## Data extract

-----

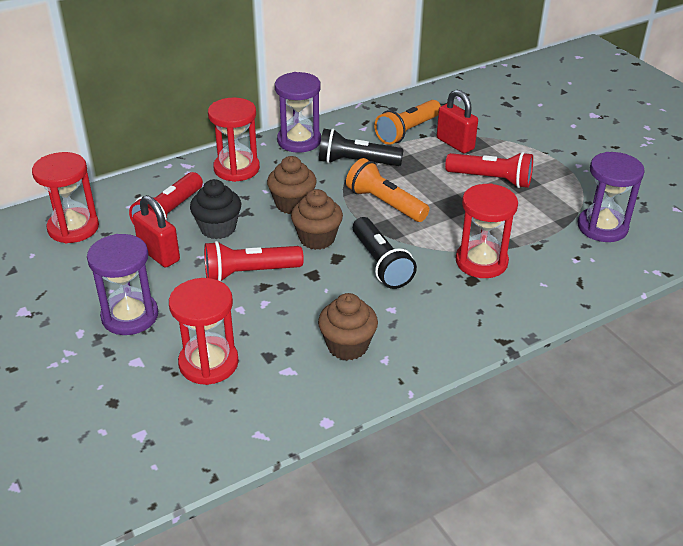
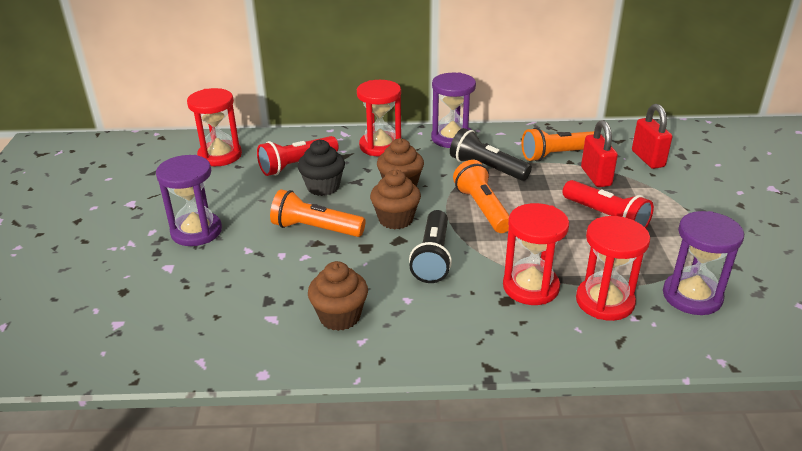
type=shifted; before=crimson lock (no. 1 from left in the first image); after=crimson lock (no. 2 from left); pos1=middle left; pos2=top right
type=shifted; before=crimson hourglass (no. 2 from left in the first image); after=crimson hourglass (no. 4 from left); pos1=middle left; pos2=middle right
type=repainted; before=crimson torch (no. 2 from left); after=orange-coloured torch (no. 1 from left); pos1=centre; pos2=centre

-----

## Task instructions
The lines to reproduce run from the one that contains "type=shifted; before=crimson hourglass" through the last line above; copy them exactly.

## Result for this exercise
type=shifted; before=crimson hourglass (no. 2 from left in the first image); after=crimson hourglass (no. 4 from left); pos1=middle left; pos2=middle right
type=repainted; before=crimson torch (no. 2 from left); after=orange-coloured torch (no. 1 from left); pos1=centre; pos2=centre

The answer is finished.